- EXERCISE AIM -
From the line containing "S102: switch (ADC, GND) -> button (ADC, GND)" down to the last line of the data, output each line word for word and include nothing else.

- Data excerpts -
+===+

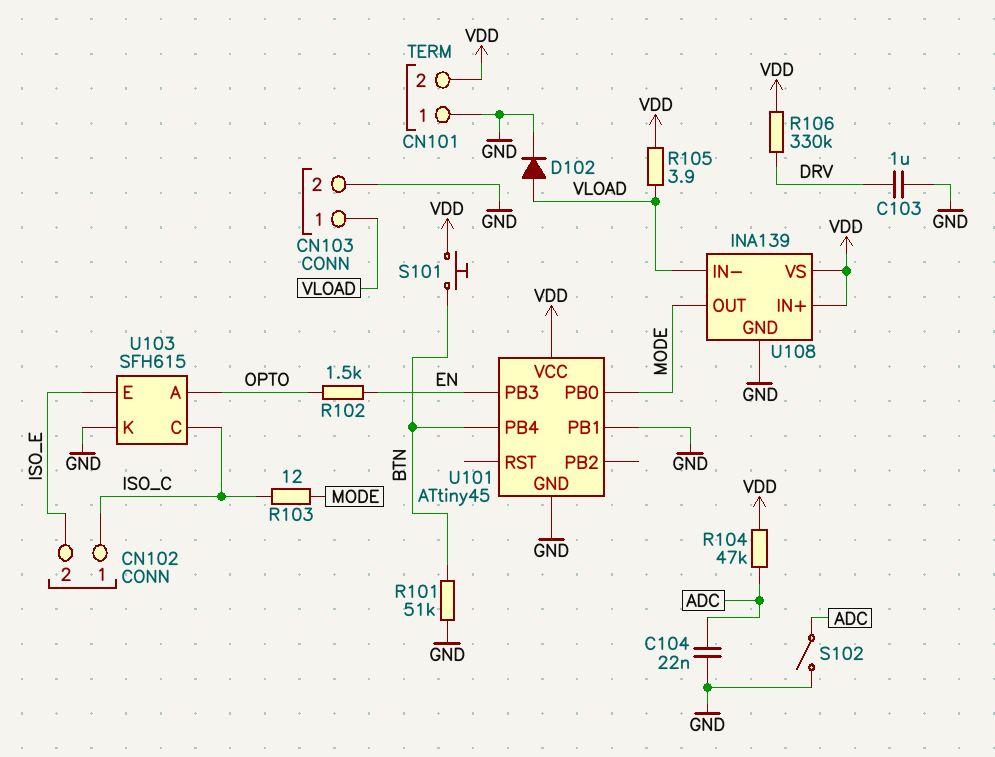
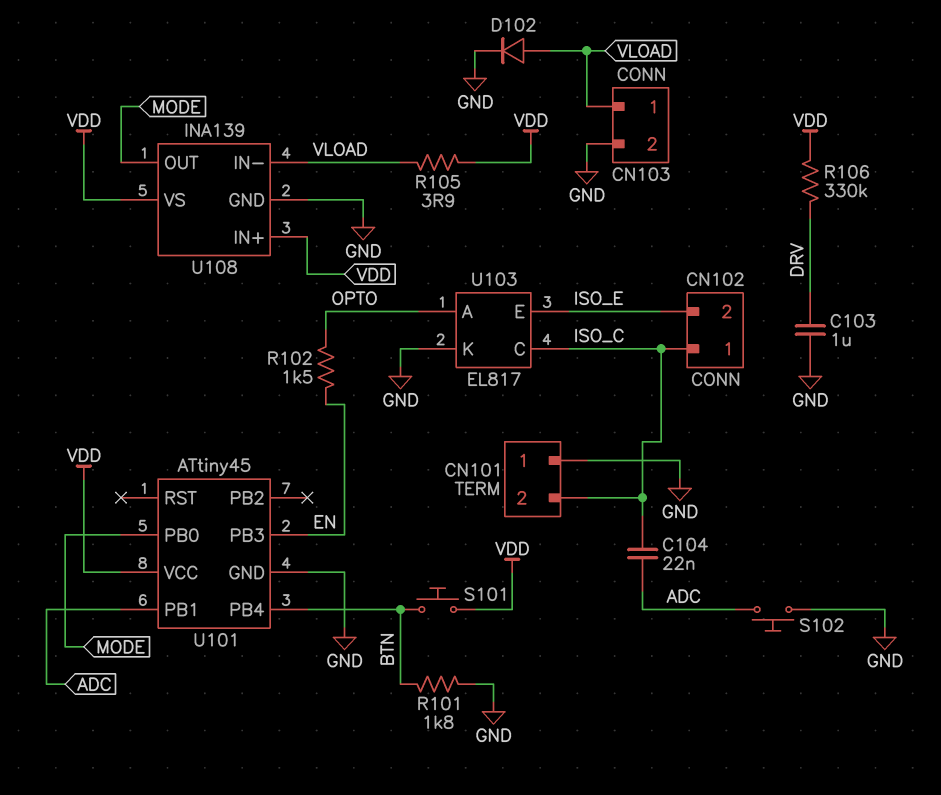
C104: 22nF (ADC, GND) -> 22nF (ADC, ISO_C)
CN101 pin 2: VDD -> ISO_C
R101: 51k (BTN, GND) -> 1.8k (BTN, GND)
R103: 12 (ISO_C, MODE) -> none
R104: 47k (ADC, VDD) -> none
S102: switch (ADC, GND) -> button (ADC, GND)
U101 pin PB1: GND -> ADC
U103: SFH615 -> EL817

+===+

- ANSWER AREA -
S102: switch (ADC, GND) -> button (ADC, GND)
U101 pin PB1: GND -> ADC
U103: SFH615 -> EL817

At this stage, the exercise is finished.